*Input data*
------

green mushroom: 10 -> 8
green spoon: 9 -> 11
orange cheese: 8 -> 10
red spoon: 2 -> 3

------

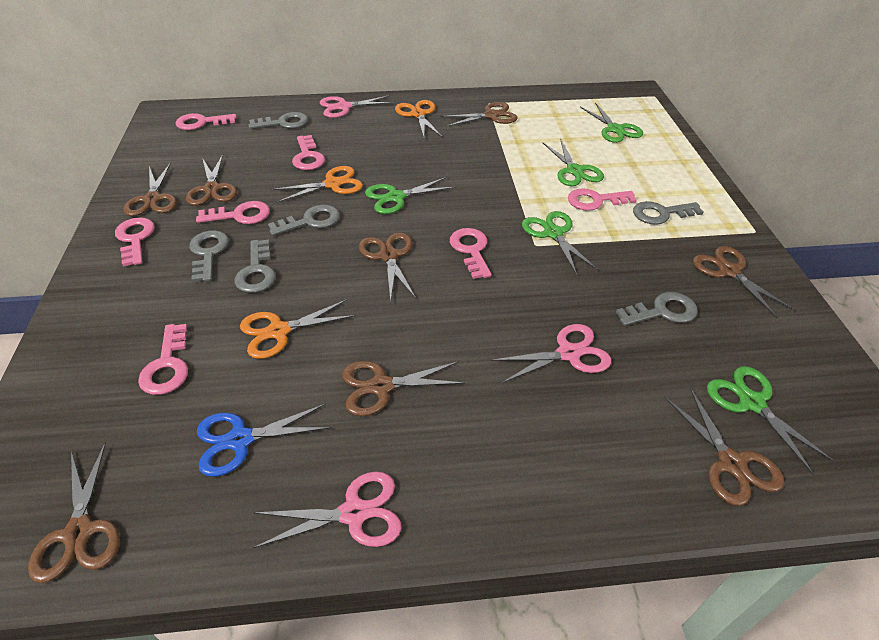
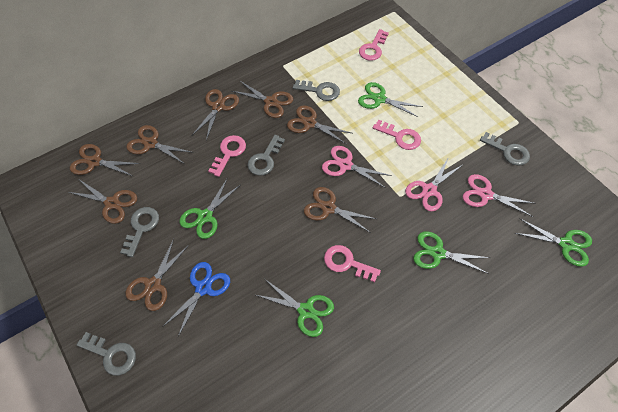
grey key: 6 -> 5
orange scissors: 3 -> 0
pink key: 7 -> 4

------

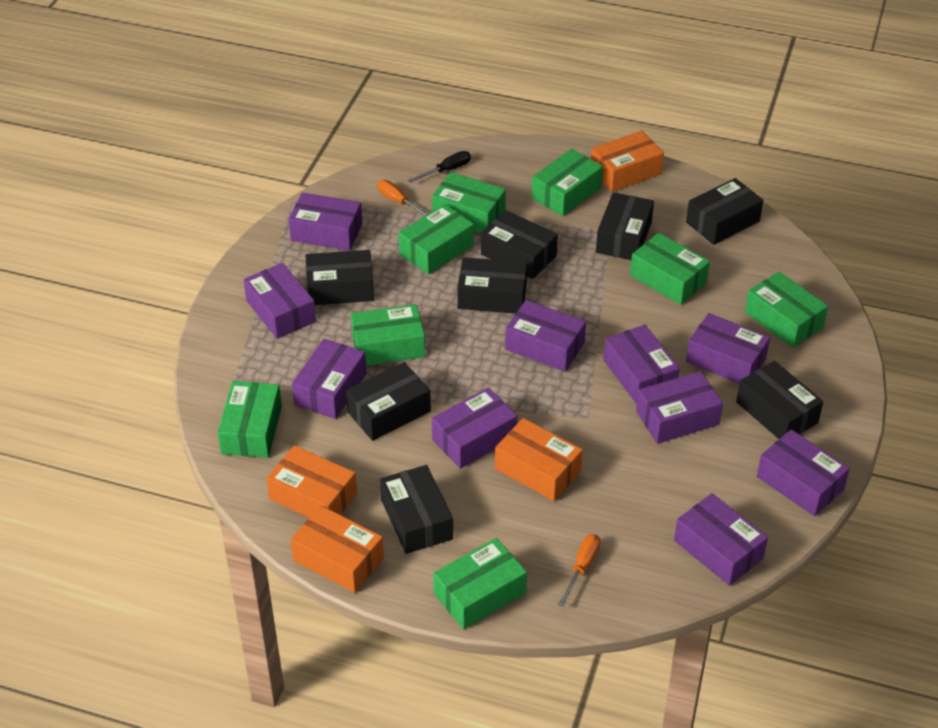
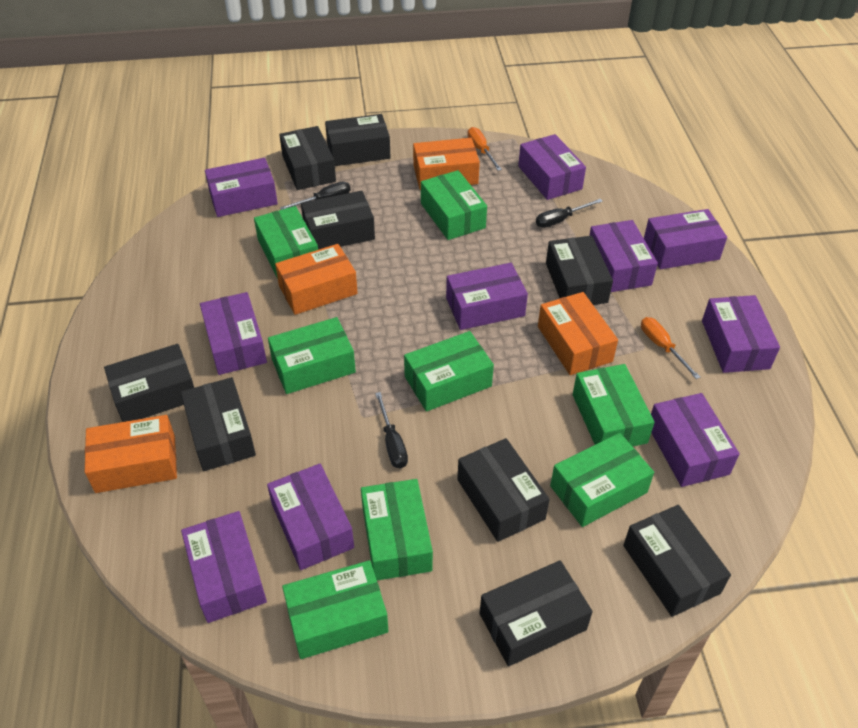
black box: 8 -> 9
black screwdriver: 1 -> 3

------

*Task prompt*
Search the data for the word "orange" and copy each line where it appears.

*Solved exercise*
orange cheese: 8 -> 10
orange scissors: 3 -> 0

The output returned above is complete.